--- Dataset extract ---
····················

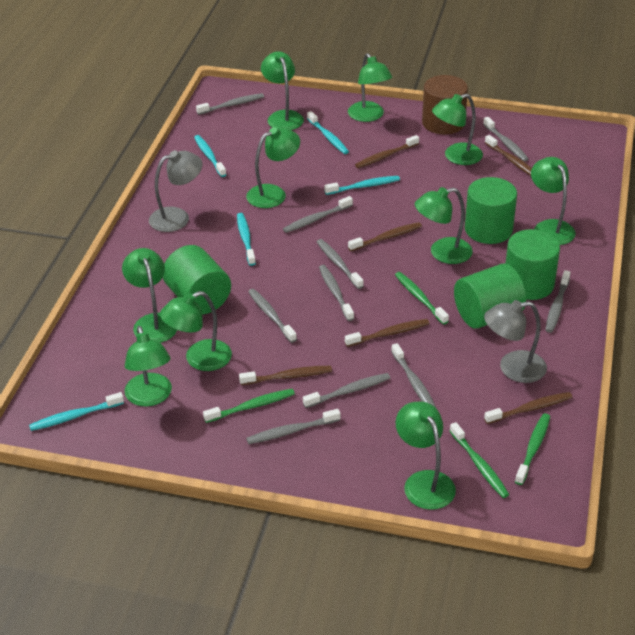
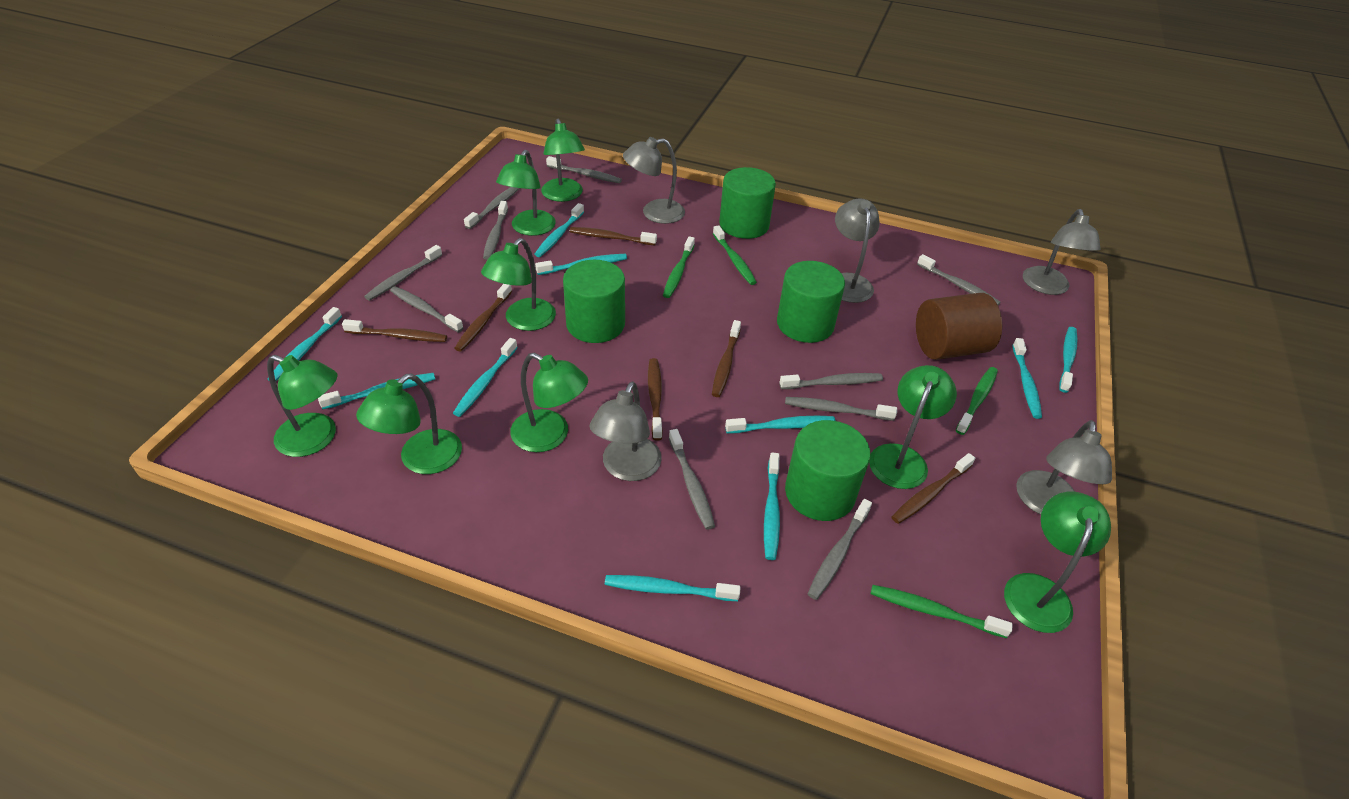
green lamp: 10 -> 8
grey lamp: 2 -> 5
turquoise toothbrush: 5 -> 10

····················

--- Requirement ---
With the pictures set aside, return each line of the listing exactly as given.

--- Solved exercise ---
green lamp: 10 -> 8
grey lamp: 2 -> 5
turquoise toothbrush: 5 -> 10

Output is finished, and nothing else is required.